START Data supplied

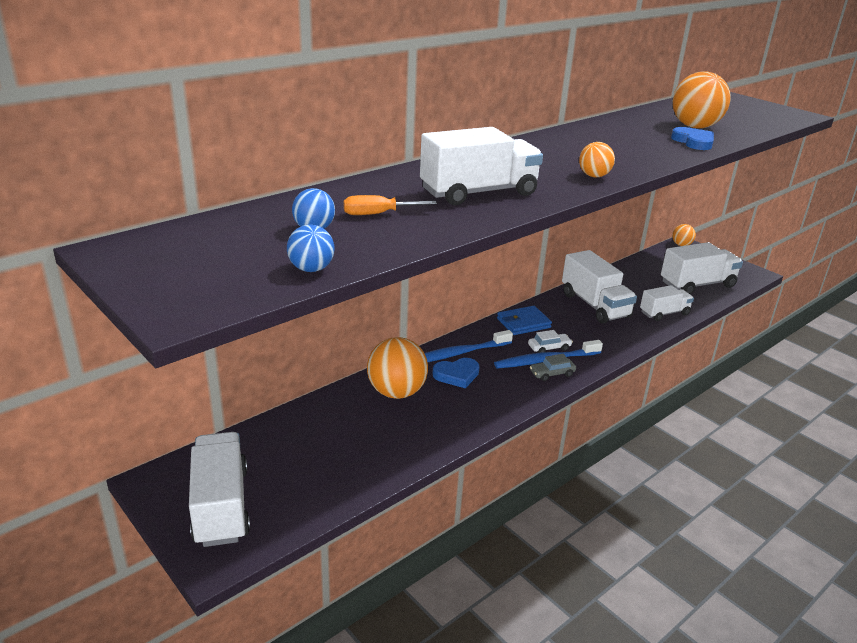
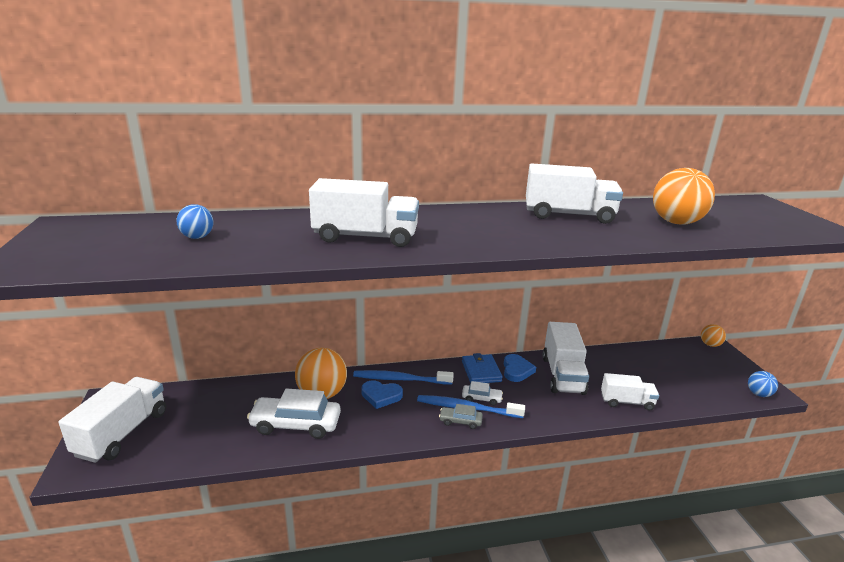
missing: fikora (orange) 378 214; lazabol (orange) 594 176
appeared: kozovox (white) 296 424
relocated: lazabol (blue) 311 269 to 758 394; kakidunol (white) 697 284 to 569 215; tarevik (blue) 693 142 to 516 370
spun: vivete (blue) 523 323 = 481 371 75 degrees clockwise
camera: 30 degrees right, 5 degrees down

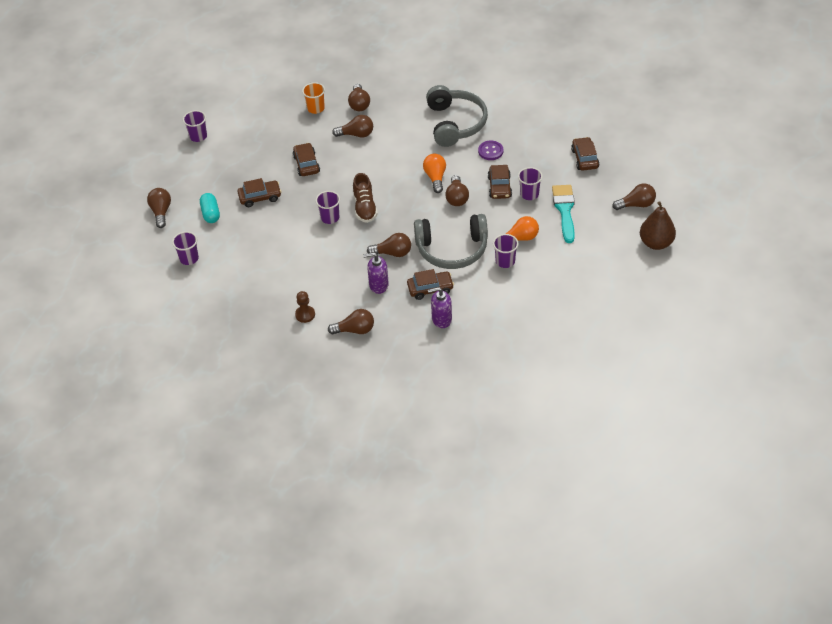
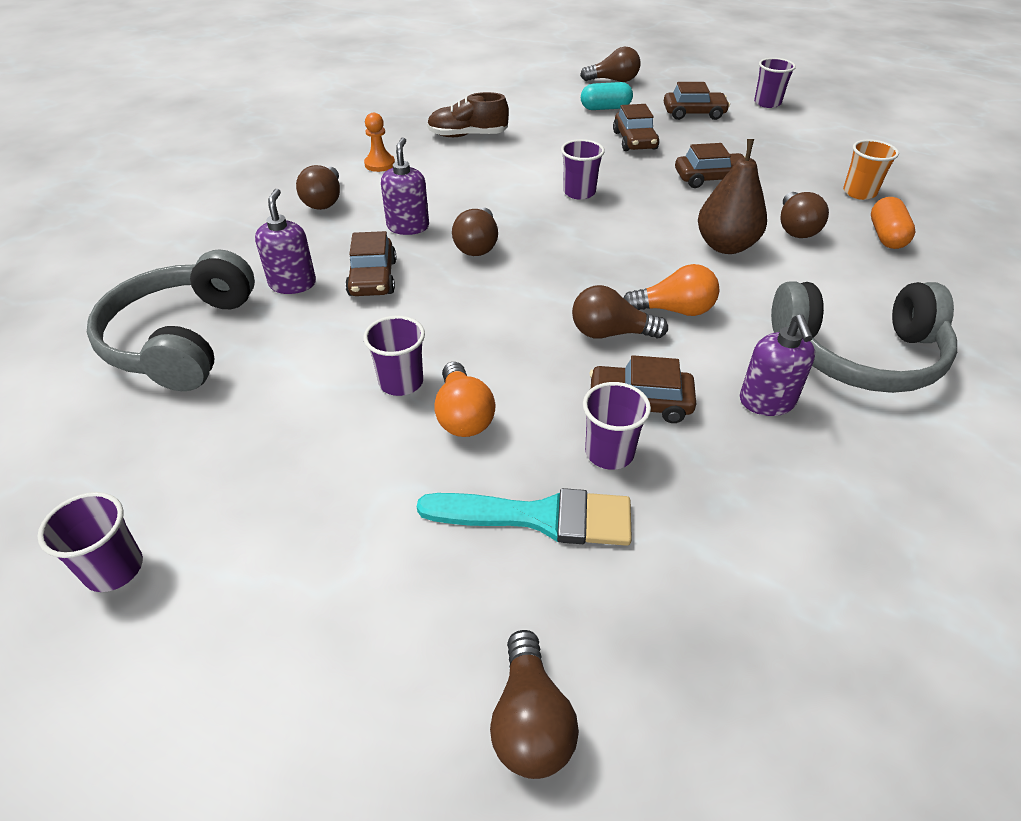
relocated: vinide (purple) 189 258 to 114 569; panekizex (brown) 365 207 to 467 135; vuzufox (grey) 452 249 to 182 339; kozovox (brown) 585 158 to 694 113; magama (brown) 656 243 to 725 246
exchanged: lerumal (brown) 359 104 to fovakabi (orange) 886 236; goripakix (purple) 490 151 to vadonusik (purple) 767 402
colour: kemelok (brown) 305 315 to kemelok (orange) 379 164
camera: 95 degrees right, 5 degrees down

END Data supplied

What to produce: Would you retype the lines above from the one with "relocated: lazabol (blue)" down to the one with "spun: vivete (blue)", word for word, both ends included and no other lines?

Response area:
relocated: lazabol (blue) 311 269 to 758 394; kakidunol (white) 697 284 to 569 215; tarevik (blue) 693 142 to 516 370
spun: vivete (blue) 523 323 = 481 371 75 degrees clockwise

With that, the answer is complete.